* _Assignment_
The expected output is exactly the lines below, starting at the line with "grey bell: 0 -> 1" and ending at the line with "yellow cap: 2 -> 1", both included; no other line belongs in it.

* _The data_

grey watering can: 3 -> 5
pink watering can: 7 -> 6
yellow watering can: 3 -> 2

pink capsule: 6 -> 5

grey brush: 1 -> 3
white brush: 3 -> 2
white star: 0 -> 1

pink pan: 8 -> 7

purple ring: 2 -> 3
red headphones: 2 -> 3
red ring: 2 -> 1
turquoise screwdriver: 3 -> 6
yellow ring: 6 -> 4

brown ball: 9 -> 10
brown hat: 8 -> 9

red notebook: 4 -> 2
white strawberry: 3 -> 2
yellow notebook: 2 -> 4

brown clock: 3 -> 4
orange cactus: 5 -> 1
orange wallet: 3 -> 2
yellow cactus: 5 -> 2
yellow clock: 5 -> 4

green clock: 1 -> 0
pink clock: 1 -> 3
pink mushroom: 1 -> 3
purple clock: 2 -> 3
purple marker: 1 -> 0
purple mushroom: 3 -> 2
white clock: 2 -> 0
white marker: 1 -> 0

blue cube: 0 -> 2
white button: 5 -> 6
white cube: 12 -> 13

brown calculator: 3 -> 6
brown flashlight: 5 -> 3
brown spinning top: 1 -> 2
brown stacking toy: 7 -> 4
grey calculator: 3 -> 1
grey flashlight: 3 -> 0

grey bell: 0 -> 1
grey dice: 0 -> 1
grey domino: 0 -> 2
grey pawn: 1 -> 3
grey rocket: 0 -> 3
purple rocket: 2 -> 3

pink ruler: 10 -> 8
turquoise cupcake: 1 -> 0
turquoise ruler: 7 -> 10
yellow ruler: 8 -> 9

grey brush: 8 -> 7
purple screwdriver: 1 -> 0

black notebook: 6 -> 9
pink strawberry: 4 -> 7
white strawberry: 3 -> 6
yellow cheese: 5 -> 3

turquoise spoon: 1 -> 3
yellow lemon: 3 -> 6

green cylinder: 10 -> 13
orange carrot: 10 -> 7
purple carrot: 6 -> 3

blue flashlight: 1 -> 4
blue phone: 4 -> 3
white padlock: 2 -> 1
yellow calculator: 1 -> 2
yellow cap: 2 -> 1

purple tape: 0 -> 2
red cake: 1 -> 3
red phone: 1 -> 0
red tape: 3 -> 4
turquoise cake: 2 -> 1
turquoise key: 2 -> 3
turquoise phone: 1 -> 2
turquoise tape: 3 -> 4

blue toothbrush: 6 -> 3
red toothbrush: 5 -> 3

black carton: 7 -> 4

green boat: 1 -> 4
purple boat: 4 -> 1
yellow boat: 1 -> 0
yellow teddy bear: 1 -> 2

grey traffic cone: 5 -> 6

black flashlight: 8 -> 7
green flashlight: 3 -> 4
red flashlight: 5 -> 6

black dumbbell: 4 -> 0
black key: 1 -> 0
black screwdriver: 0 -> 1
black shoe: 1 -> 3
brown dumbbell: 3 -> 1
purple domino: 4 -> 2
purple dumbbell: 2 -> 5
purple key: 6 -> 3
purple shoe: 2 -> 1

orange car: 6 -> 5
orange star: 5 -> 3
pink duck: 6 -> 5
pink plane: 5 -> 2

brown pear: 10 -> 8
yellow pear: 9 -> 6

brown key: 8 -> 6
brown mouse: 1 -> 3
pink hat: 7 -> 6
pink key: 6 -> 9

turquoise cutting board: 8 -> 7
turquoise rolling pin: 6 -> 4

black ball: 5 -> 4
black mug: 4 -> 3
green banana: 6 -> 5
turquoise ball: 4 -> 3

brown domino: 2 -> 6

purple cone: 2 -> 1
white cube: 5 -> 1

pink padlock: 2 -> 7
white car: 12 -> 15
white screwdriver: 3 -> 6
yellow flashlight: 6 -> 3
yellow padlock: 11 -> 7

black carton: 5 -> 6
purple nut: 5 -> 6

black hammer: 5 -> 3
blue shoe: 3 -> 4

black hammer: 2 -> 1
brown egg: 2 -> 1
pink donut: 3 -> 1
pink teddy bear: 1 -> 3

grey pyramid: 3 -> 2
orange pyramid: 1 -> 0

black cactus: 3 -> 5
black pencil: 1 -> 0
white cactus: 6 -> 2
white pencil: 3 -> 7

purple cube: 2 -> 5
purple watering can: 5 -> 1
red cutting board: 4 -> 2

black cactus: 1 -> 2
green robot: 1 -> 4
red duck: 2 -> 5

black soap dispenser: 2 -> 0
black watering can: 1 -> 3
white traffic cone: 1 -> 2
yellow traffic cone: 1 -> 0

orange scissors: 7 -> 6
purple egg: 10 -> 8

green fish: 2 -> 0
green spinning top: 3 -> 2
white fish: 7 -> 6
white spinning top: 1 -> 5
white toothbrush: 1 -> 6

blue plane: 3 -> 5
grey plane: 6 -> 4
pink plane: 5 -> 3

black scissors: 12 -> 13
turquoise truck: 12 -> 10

* _Result of this task_
grey bell: 0 -> 1
grey dice: 0 -> 1
grey domino: 0 -> 2
grey pawn: 1 -> 3
grey rocket: 0 -> 3
purple rocket: 2 -> 3

pink ruler: 10 -> 8
turquoise cupcake: 1 -> 0
turquoise ruler: 7 -> 10
yellow ruler: 8 -> 9

grey brush: 8 -> 7
purple screwdriver: 1 -> 0

black notebook: 6 -> 9
pink strawberry: 4 -> 7
white strawberry: 3 -> 6
yellow cheese: 5 -> 3

turquoise spoon: 1 -> 3
yellow lemon: 3 -> 6

green cylinder: 10 -> 13
orange carrot: 10 -> 7
purple carrot: 6 -> 3

blue flashlight: 1 -> 4
blue phone: 4 -> 3
white padlock: 2 -> 1
yellow calculator: 1 -> 2
yellow cap: 2 -> 1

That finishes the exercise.